EXERCISE —
Please restate the entries verbatim. The copy should hold no pictures.

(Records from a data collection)
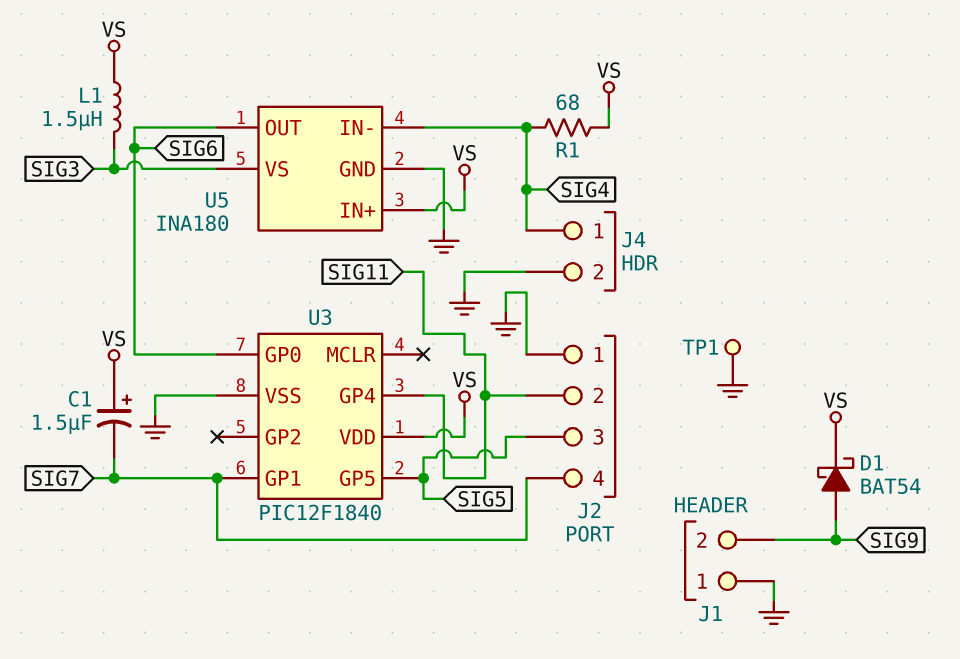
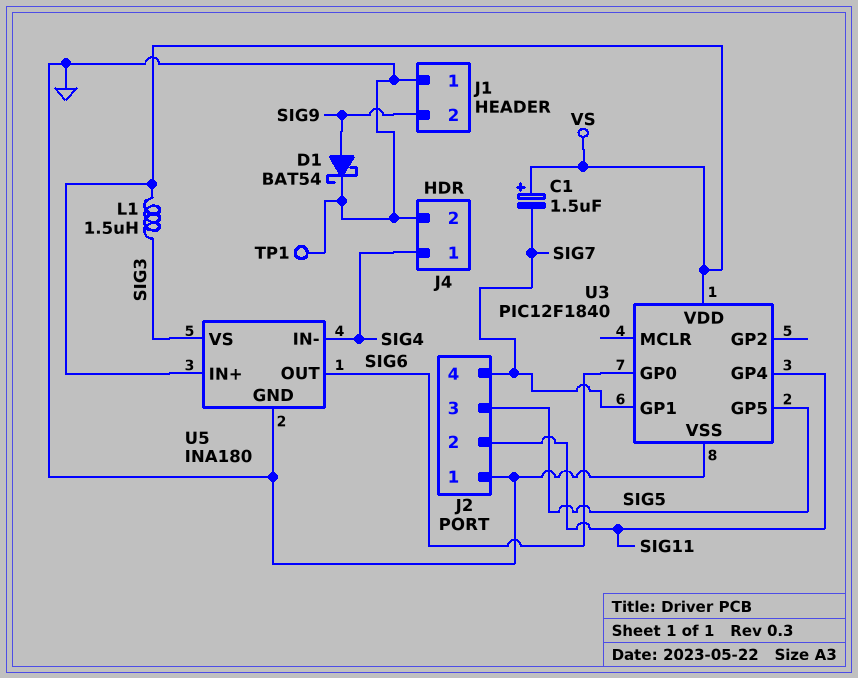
D1: schottky BAT54 (A SIG9, K VS) -> schottky BAT54 (A SIG9, K GND)
R1: 68 (SIG4, VS) -> none

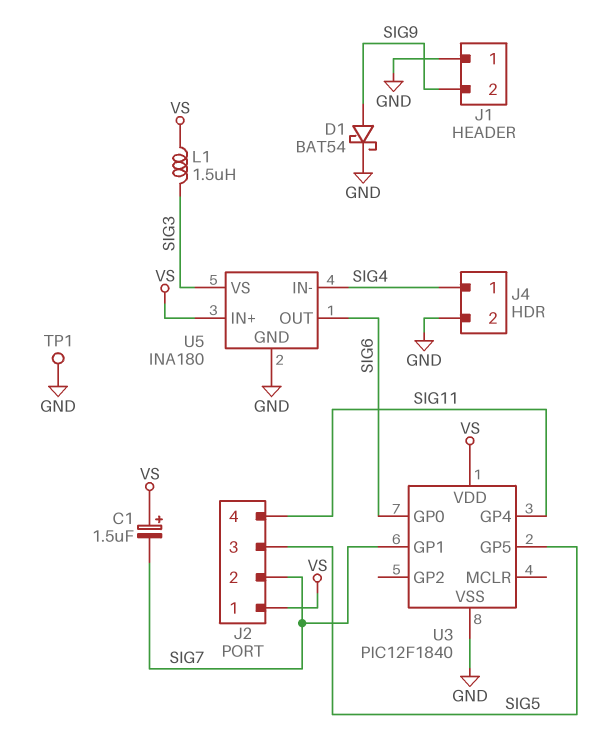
J2 pin 1: GND -> VS
J2 pin 2: SIG11 -> SIG7
J2 pin 4: SIG7 -> SIG11

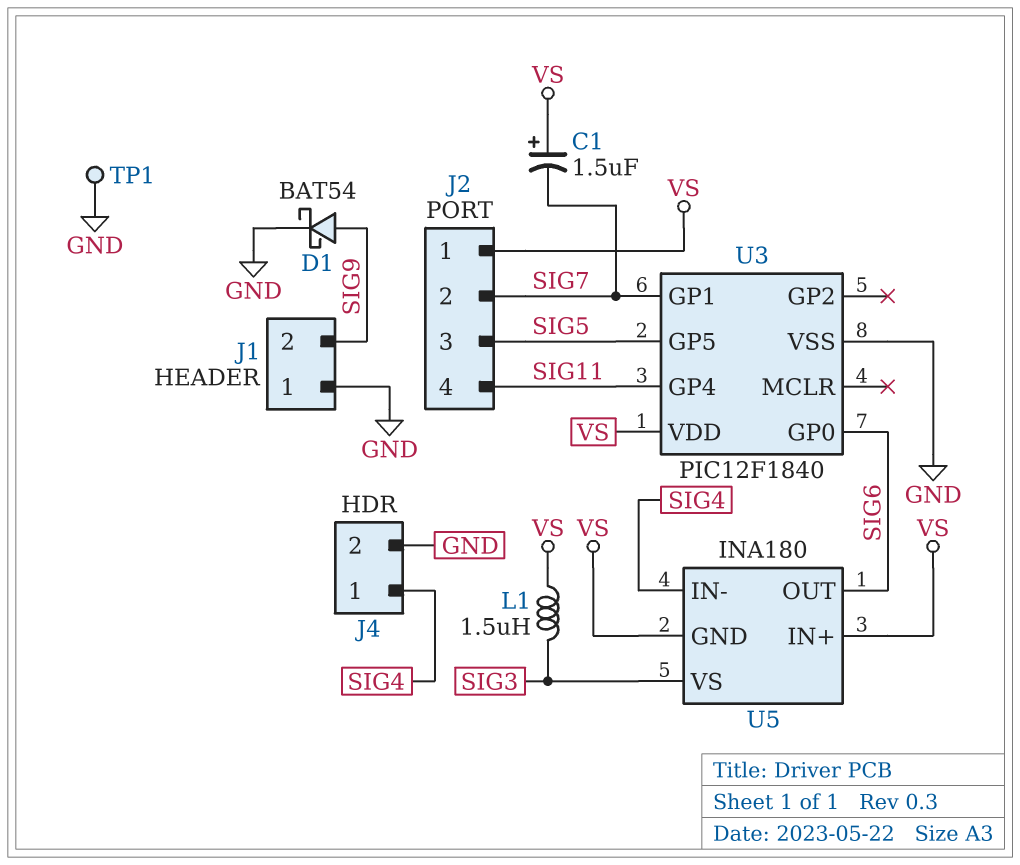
U5 pin GND: GND -> VS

TASK SOLUTION —
D1: schottky BAT54 (A SIG9, K VS) -> schottky BAT54 (A SIG9, K GND)
R1: 68 (SIG4, VS) -> none

J2 pin 1: GND -> VS
J2 pin 2: SIG11 -> SIG7
J2 pin 4: SIG7 -> SIG11

U5 pin GND: GND -> VS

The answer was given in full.